(Records from a data collection)
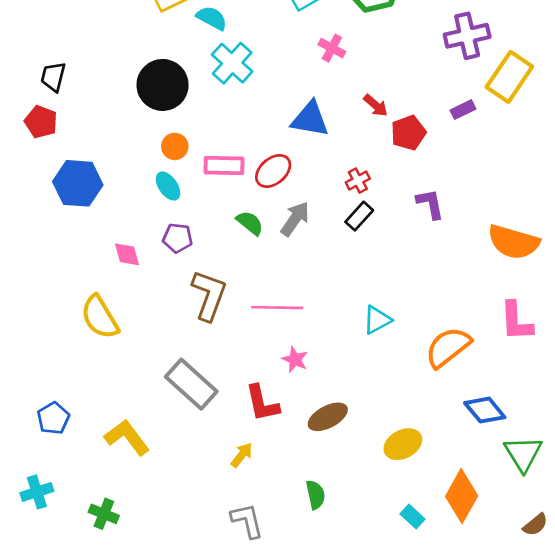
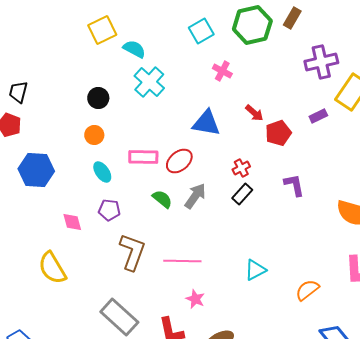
black circle: (163, 85) -> (98, 98), size x0.6
orange circle: (175, 146) -> (94, 135), moved
orange semicircle: (448, 347) -> (307, 290), size x0.7

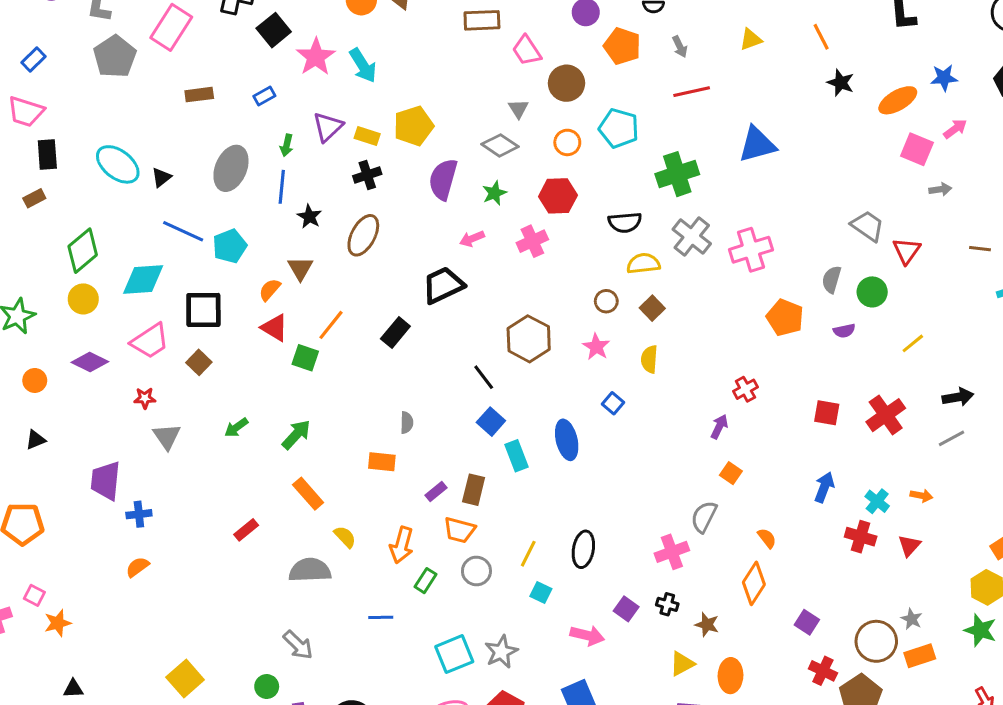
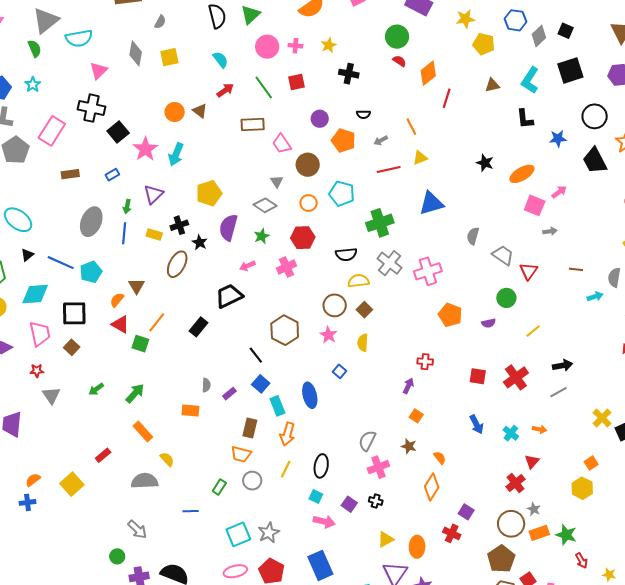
orange line: (821, 37) -> (411, 127), moved
yellow triangle: (751, 39) -> (420, 158), moved
gray arrow: (680, 47) -> (381, 140), turned 88
cyan arrow: (363, 65) -> (176, 154), turned 55
blue star: (944, 78) -> (558, 139), moved
yellow rectangle: (367, 136) -> (154, 235), moved
black triangle: (161, 177) -> (27, 255), moved
black star: (309, 217) -> (200, 242), moved
gray semicircle: (832, 279) -> (473, 236), moved
brown circle: (606, 301) -> (335, 305), size x1.5
pink trapezoid: (150, 341) -> (40, 334), turned -68
red cross: (745, 389) -> (425, 362), turned 35
blue arrow: (824, 487) -> (477, 424), turned 132
purple rectangle: (436, 491) -> (229, 394), moved
blue cross: (139, 514) -> (28, 502), moved
gray semicircle: (704, 517) -> (367, 441), moved
red cross: (861, 537) -> (515, 483), moved, turned 36
orange arrow: (402, 545) -> (287, 434), moved
cyan square: (541, 593) -> (316, 497), moved
brown star: (707, 625) -> (409, 446), moved
green star: (980, 630) -> (566, 535), moved
red cross: (823, 671) -> (452, 533), moved
yellow square: (185, 678) -> (72, 484), moved

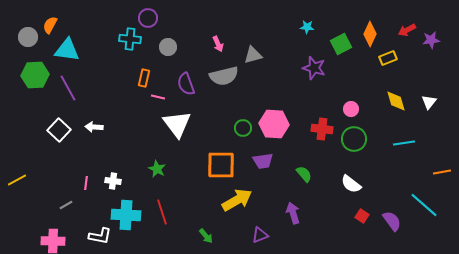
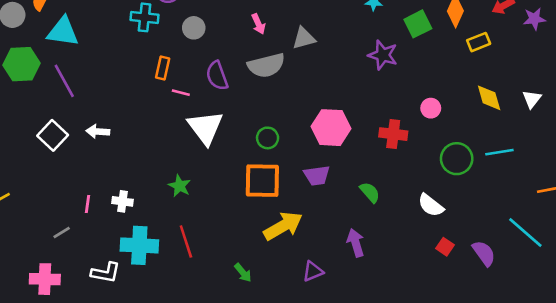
green circle: (243, 128) -> (268, 138), moved
green circle: (354, 139) -> (457, 159), moved

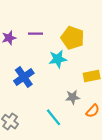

#### The problem
Write out the entries above verbatim, without pictures.

#### Output for this exercise
black circle: (163, 85) -> (98, 98), size x0.6
orange circle: (175, 146) -> (94, 135), moved
orange semicircle: (448, 347) -> (307, 290), size x0.7

orange line: (821, 37) -> (411, 127), moved
yellow triangle: (751, 39) -> (420, 158), moved
gray arrow: (680, 47) -> (381, 140), turned 88
cyan arrow: (363, 65) -> (176, 154), turned 55
blue star: (944, 78) -> (558, 139), moved
yellow rectangle: (367, 136) -> (154, 235), moved
black triangle: (161, 177) -> (27, 255), moved
black star: (309, 217) -> (200, 242), moved
gray semicircle: (832, 279) -> (473, 236), moved
brown circle: (606, 301) -> (335, 305), size x1.5
pink trapezoid: (150, 341) -> (40, 334), turned -68
red cross: (745, 389) -> (425, 362), turned 35
blue arrow: (824, 487) -> (477, 424), turned 132
purple rectangle: (436, 491) -> (229, 394), moved
blue cross: (139, 514) -> (28, 502), moved
gray semicircle: (704, 517) -> (367, 441), moved
red cross: (861, 537) -> (515, 483), moved, turned 36
orange arrow: (402, 545) -> (287, 434), moved
cyan square: (541, 593) -> (316, 497), moved
brown star: (707, 625) -> (409, 446), moved
green star: (980, 630) -> (566, 535), moved
red cross: (823, 671) -> (452, 533), moved
yellow square: (185, 678) -> (72, 484), moved

green circle: (243, 128) -> (268, 138), moved
green circle: (354, 139) -> (457, 159), moved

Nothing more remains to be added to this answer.